**Directions for this task**:
Repeat word for word every line of the data below, from the first through the line containing "R5: 30 (VLOAD, VS) -> 36 (VLOAD, VS)", and stop there.
Segment Start: Supplied records
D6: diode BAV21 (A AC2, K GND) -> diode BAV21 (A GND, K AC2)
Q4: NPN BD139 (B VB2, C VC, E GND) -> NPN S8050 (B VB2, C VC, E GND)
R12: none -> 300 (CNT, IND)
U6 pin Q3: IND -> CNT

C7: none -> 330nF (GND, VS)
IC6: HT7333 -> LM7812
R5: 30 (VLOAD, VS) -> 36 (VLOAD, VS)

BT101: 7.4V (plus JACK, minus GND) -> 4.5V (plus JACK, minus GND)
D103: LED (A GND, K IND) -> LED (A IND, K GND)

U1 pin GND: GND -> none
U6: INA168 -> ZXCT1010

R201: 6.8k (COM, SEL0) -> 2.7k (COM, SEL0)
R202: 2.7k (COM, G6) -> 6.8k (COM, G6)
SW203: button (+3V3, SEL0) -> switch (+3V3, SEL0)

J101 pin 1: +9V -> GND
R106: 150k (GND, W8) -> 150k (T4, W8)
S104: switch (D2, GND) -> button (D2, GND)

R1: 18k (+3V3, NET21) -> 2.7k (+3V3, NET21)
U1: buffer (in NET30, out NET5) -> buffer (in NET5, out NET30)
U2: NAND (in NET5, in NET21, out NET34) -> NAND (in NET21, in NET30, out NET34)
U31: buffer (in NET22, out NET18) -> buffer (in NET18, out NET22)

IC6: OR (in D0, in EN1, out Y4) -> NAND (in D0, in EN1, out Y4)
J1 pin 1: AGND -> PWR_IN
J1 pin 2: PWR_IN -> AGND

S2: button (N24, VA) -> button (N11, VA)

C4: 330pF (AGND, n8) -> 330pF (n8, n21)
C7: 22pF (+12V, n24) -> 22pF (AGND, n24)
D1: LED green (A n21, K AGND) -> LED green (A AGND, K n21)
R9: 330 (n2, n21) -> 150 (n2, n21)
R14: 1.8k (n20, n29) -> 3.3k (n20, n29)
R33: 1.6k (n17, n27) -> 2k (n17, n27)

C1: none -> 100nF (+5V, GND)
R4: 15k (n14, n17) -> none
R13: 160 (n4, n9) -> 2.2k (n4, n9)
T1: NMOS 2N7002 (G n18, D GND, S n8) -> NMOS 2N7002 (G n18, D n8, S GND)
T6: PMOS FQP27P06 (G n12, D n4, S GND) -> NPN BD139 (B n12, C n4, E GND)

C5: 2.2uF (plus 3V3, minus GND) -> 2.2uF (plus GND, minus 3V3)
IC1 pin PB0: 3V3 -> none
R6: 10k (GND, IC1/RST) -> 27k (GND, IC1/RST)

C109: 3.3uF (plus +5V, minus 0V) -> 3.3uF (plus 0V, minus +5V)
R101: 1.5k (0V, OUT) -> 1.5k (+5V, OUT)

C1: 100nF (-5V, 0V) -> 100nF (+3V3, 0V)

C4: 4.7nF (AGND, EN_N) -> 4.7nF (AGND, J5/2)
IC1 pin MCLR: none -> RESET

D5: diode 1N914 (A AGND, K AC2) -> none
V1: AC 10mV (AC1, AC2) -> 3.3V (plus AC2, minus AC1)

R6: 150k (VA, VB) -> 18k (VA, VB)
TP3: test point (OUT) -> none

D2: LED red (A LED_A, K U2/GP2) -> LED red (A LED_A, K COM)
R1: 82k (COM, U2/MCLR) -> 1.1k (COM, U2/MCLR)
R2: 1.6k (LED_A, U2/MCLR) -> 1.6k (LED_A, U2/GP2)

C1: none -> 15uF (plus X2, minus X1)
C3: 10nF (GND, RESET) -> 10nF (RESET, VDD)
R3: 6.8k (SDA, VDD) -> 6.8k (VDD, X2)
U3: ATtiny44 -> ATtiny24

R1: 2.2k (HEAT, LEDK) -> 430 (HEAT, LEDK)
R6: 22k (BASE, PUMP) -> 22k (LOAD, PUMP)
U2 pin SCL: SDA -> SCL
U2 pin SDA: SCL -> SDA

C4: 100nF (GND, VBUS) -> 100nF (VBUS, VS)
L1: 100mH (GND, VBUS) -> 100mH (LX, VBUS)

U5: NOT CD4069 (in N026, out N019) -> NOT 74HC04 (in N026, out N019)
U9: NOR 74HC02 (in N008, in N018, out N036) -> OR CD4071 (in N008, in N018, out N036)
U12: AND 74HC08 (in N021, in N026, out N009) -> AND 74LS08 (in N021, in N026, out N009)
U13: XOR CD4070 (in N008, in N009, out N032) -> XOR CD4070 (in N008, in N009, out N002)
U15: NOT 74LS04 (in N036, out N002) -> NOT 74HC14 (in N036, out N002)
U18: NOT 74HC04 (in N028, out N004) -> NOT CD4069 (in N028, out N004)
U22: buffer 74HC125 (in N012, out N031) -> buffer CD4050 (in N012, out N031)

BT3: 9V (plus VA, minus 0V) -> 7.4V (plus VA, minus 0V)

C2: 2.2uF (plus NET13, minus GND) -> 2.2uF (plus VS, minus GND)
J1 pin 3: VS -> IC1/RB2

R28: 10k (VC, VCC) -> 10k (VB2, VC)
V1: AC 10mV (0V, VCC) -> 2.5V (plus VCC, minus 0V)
Segment End: Supplied records
**Result of the task**:
D6: diode BAV21 (A AC2, K GND) -> diode BAV21 (A GND, K AC2)
Q4: NPN BD139 (B VB2, C VC, E GND) -> NPN S8050 (B VB2, C VC, E GND)
R12: none -> 300 (CNT, IND)
U6 pin Q3: IND -> CNT

C7: none -> 330nF (GND, VS)
IC6: HT7333 -> LM7812
R5: 30 (VLOAD, VS) -> 36 (VLOAD, VS)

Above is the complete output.